═════ LISTED RECORDS ═════

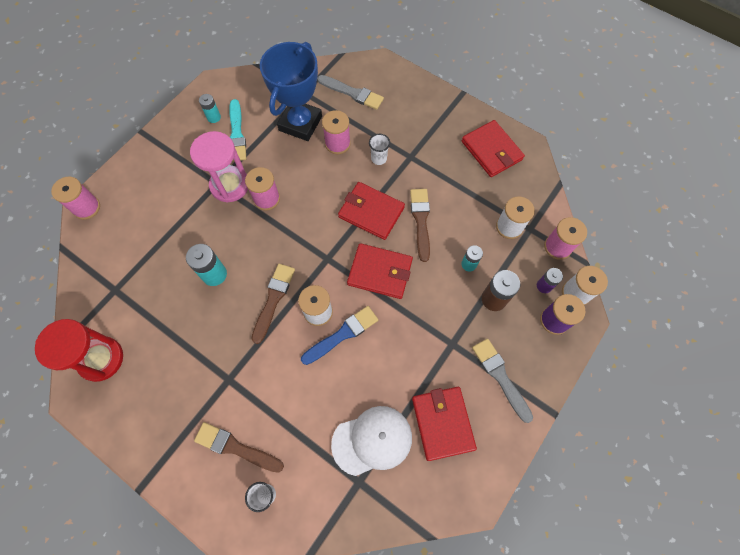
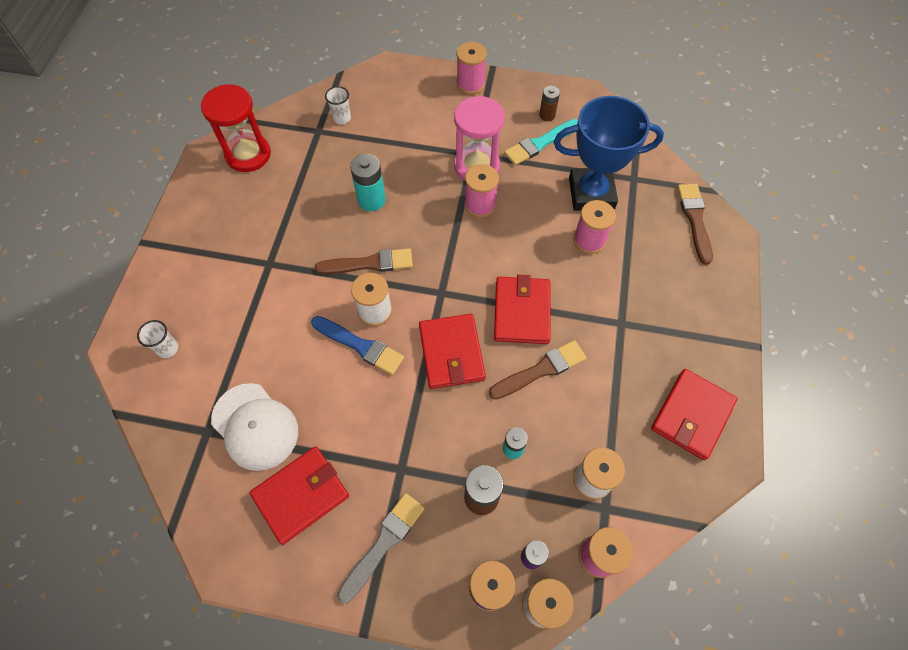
camera: 65 degrees right, 5 degrees down
pink spool [51,177,100,220] -> pink spool moved to [456,42,487,95]
brown brush [194,422,284,473] -> brown brush moved to [677,184,713,265]
turquoise battery [199,94,221,123] -> brown battery [539,86,560,121]
grey brush [317,75,384,110] -> none
white cup [369,134,390,165] -> white cup moved to [325,86,351,124]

═════

> TASK REQUIREMENTS: Take every entry above and transcribe it exactly, with no pictures in the copy.

> TASK SOLUTION:
camera: 65 degrees right, 5 degrees down
pink spool [51,177,100,220] -> pink spool moved to [456,42,487,95]
brown brush [194,422,284,473] -> brown brush moved to [677,184,713,265]
turquoise battery [199,94,221,123] -> brown battery [539,86,560,121]
grey brush [317,75,384,110] -> none
white cup [369,134,390,165] -> white cup moved to [325,86,351,124]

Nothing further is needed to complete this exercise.